## Task details
Write out only the lines from the top of the listing below through the one with "swapped,scarlet apple fruit,[294", exactly as they stand, while keeping pictures out of the copy.

## Available records
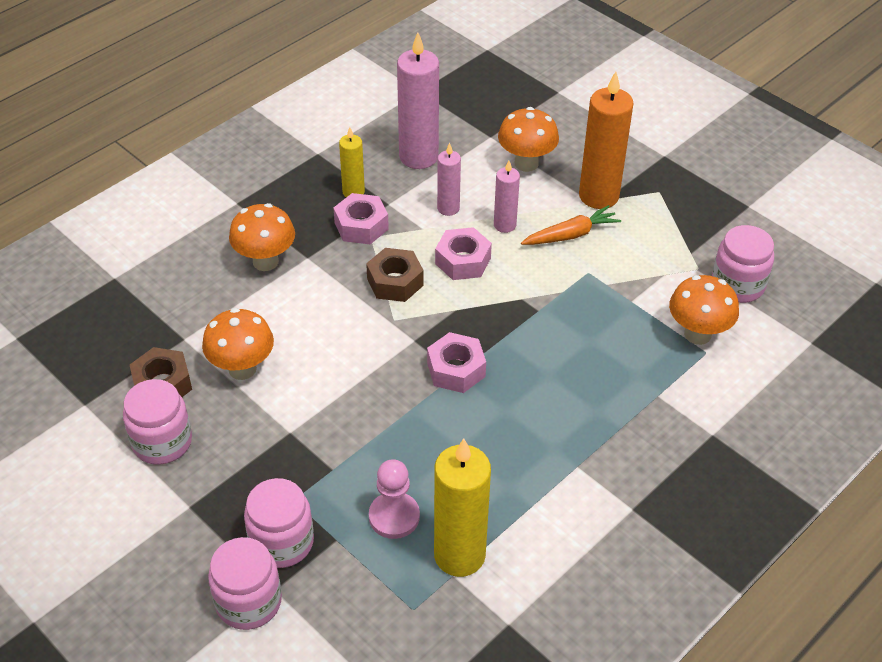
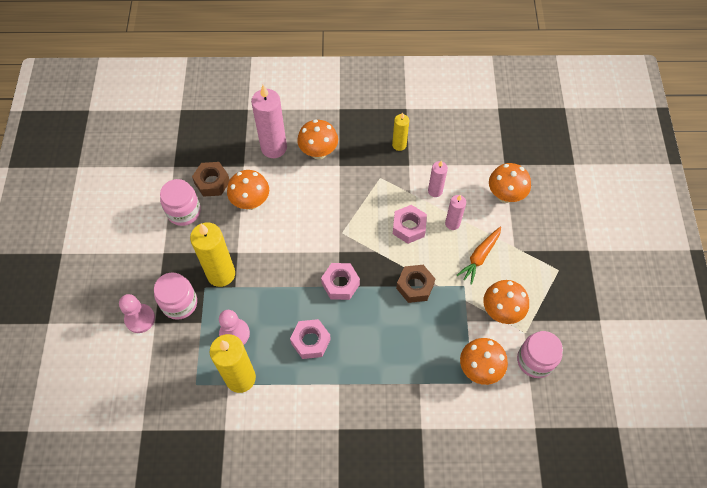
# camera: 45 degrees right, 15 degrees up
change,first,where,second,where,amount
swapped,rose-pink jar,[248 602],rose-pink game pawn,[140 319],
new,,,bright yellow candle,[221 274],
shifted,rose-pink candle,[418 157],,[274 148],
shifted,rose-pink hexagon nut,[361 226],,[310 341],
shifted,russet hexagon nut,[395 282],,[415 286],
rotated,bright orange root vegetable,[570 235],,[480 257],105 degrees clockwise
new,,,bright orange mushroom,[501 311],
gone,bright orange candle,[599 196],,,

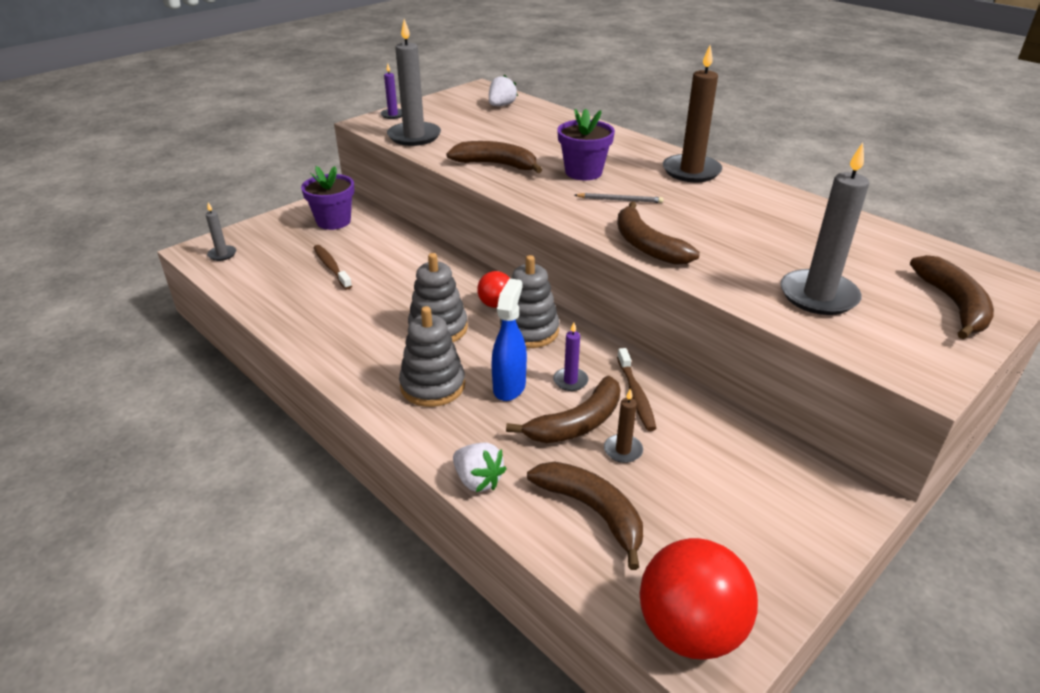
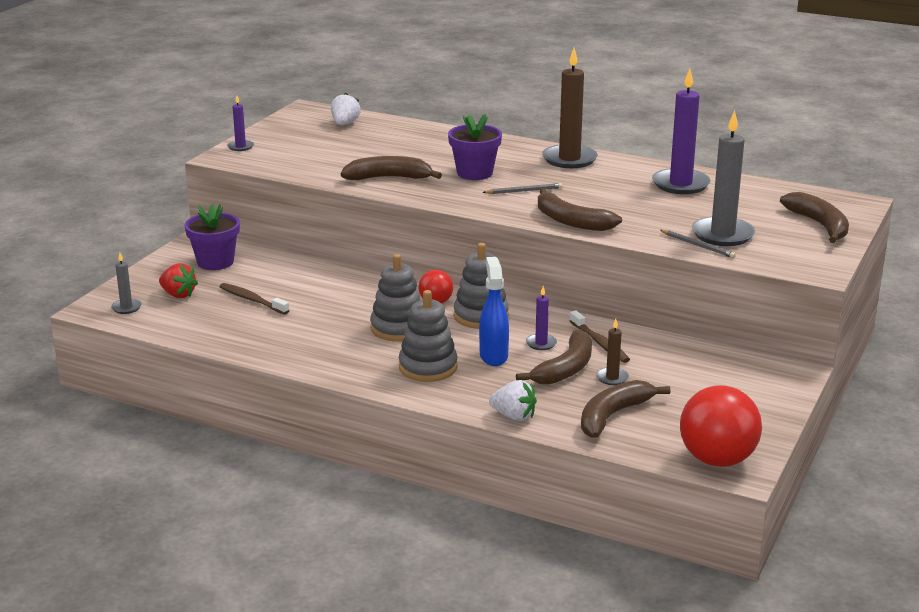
# camera: 20 degrees left, 10 degrees down
change,first,where,second,where,amount
new,,,scarlet berry,[178 295],
rotated,russet toy banana,[592 511],,[612 416],75 degrees counterclockwise
new,,,violet candle,[680 184],
new,,,ash-grey pencil,[698 246],
gone,ash-grey candle,[414 136],,,

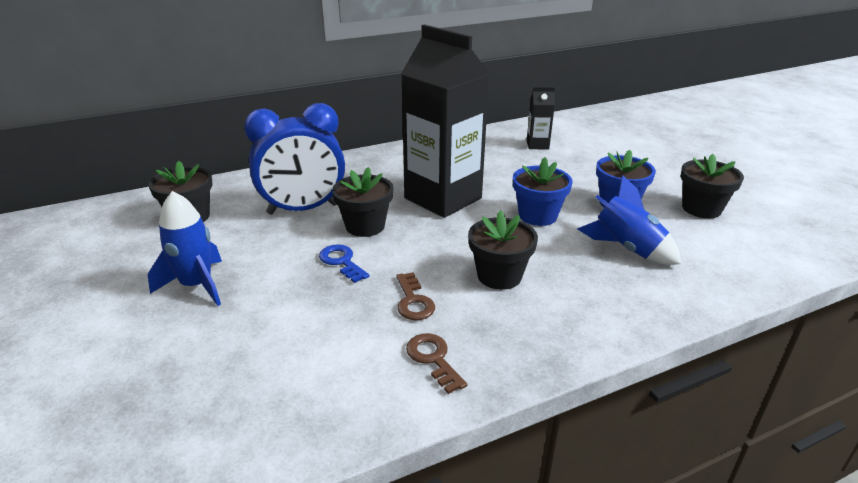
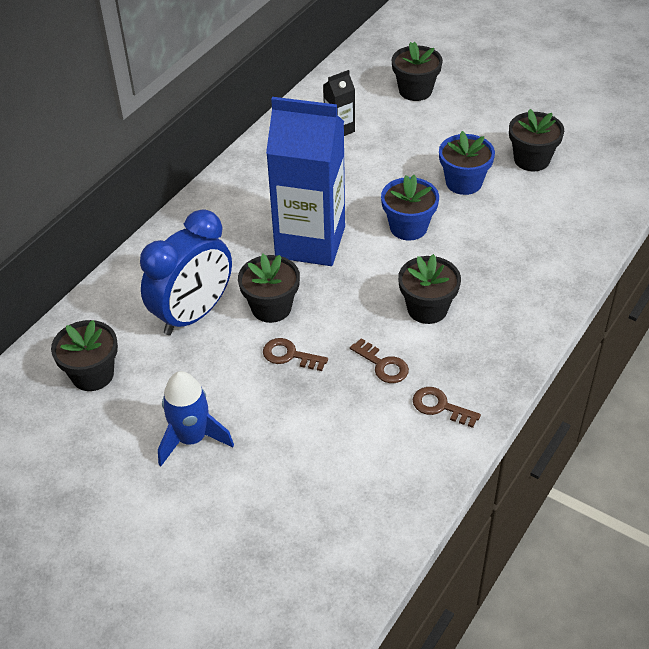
# camera: 30 degrees left, 15 degrees up
change,first,where,second,where,amount
repainted,blue key,[341 261],russet key,[289 355],
repainted,ebony juice carton,[443 198],blue juice carton,[310 242],
new,,,ebony potted plant,[415 91],
gone,blue rocket,[627 248],,,

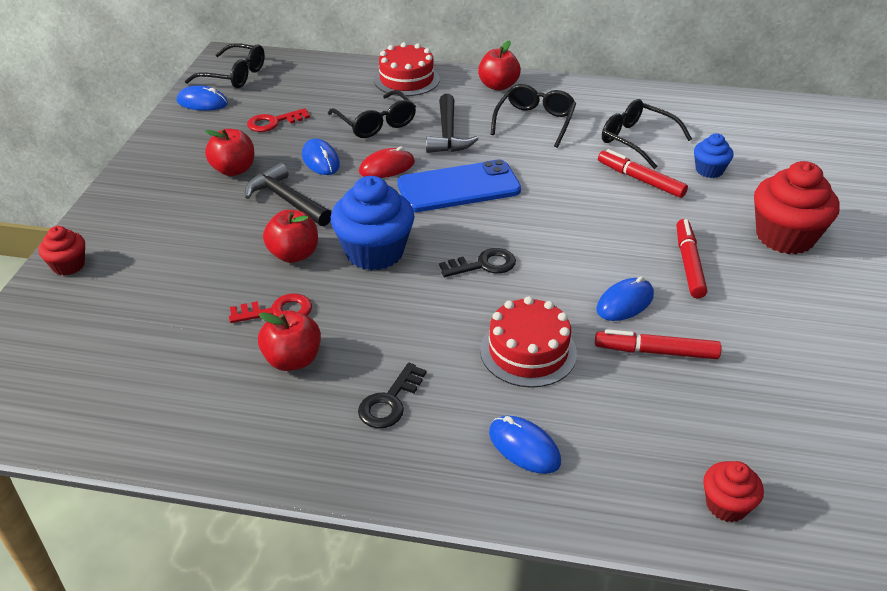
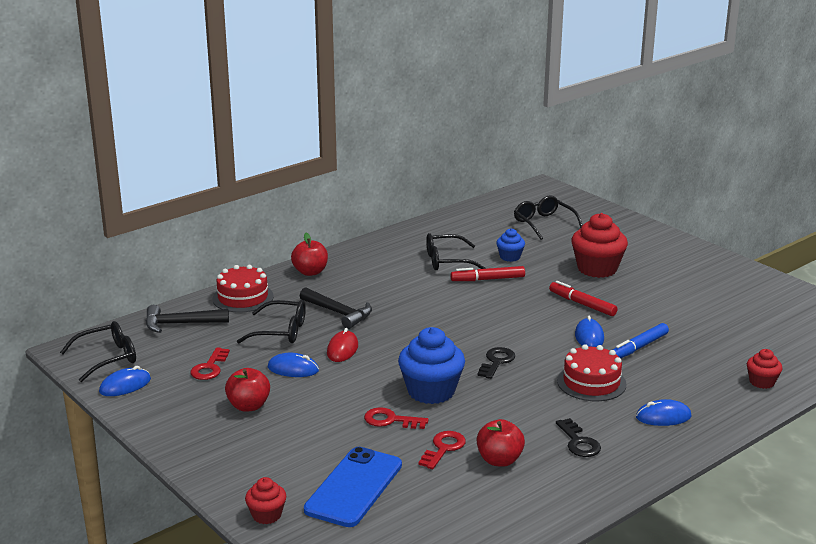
# camera: 50 degrees left, 15 degrees down
change,first,where,second,where,amount
shifted,ebony hammer,[286 200],,[180 324],
shifted,blue mobile phone,[458 187],,[354 487],
swapped,scarlet apple fruit,[294 254],scarlet key,[391 420],
shifted,ebony glasses,[535 122],,[544 223],
repainted,scarlet felt pen,[656 351],blue felt pen,[638 347],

## Output below
# camera: 45 degrees right, 15 degrees up
change,first,where,second,where,amount
swapped,rose-pink jar,[248 602],rose-pink game pawn,[140 319],
new,,,bright yellow candle,[221 274],
shifted,rose-pink candle,[418 157],,[274 148],
shifted,rose-pink hexagon nut,[361 226],,[310 341],
shifted,russet hexagon nut,[395 282],,[415 286],
rotated,bright orange root vegetable,[570 235],,[480 257],105 degrees clockwise
new,,,bright orange mushroom,[501 311],
gone,bright orange candle,[599 196],,,

# camera: 20 degrees left, 10 degrees down
change,first,where,second,where,amount
new,,,scarlet berry,[178 295],
rotated,russet toy banana,[592 511],,[612 416],75 degrees counterclockwise
new,,,violet candle,[680 184],
new,,,ash-grey pencil,[698 246],
gone,ash-grey candle,[414 136],,,

# camera: 30 degrees left, 15 degrees up
change,first,where,second,where,amount
repainted,blue key,[341 261],russet key,[289 355],
repainted,ebony juice carton,[443 198],blue juice carton,[310 242],
new,,,ebony potted plant,[415 91],
gone,blue rocket,[627 248],,,

# camera: 50 degrees left, 15 degrees down
change,first,where,second,where,amount
shifted,ebony hammer,[286 200],,[180 324],
shifted,blue mobile phone,[458 187],,[354 487],
swapped,scarlet apple fruit,[294 254],scarlet key,[391 420],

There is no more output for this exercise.